*EXERCISE REQUIREMENTS*
Among the lines of the data, copy those that hold "degrees".

*** Opening DATASET CONTENT ***

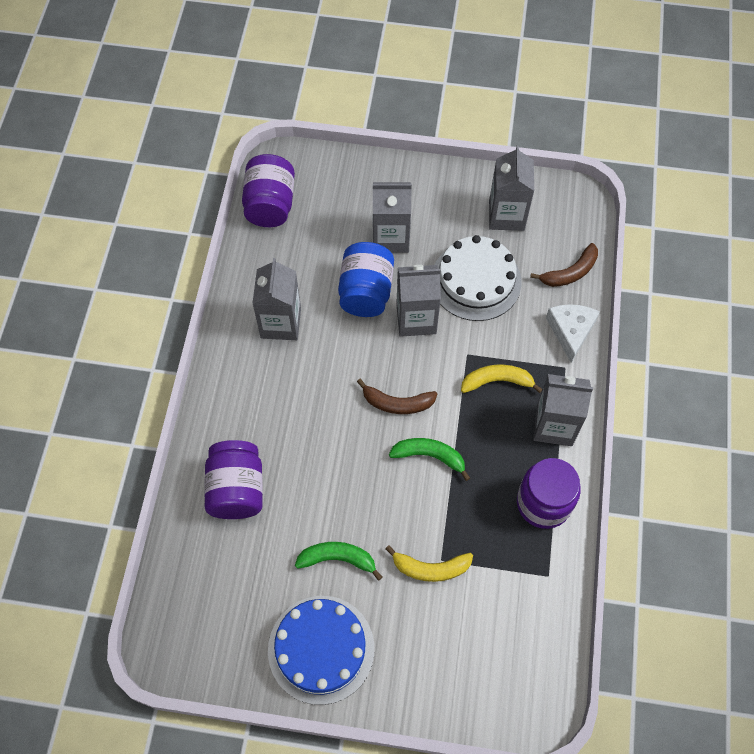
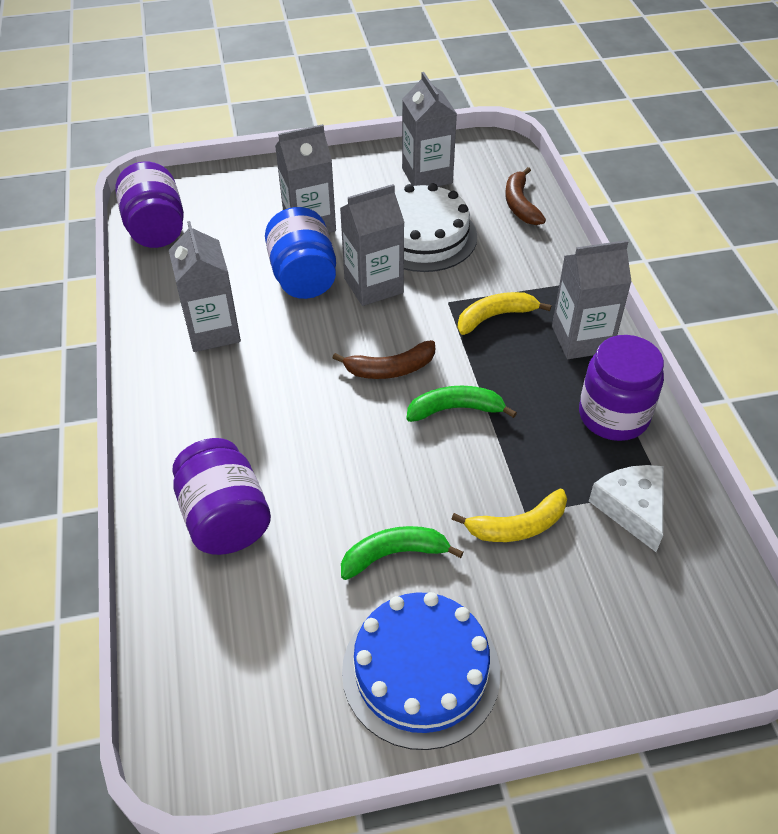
camera: 20 degrees left, 15 degrees down
(570, 272) = (520, 204): brown banana -> brown banana turned 135 degrees clockwise
(570, 331) = (550, 252): white cheese -> white cheese (632, 508)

*** Closing DATASET CONTENT ***

*EXERCISE RESULT*
camera: 20 degrees left, 15 degrees down
(570, 272) = (520, 204): brown banana -> brown banana turned 135 degrees clockwise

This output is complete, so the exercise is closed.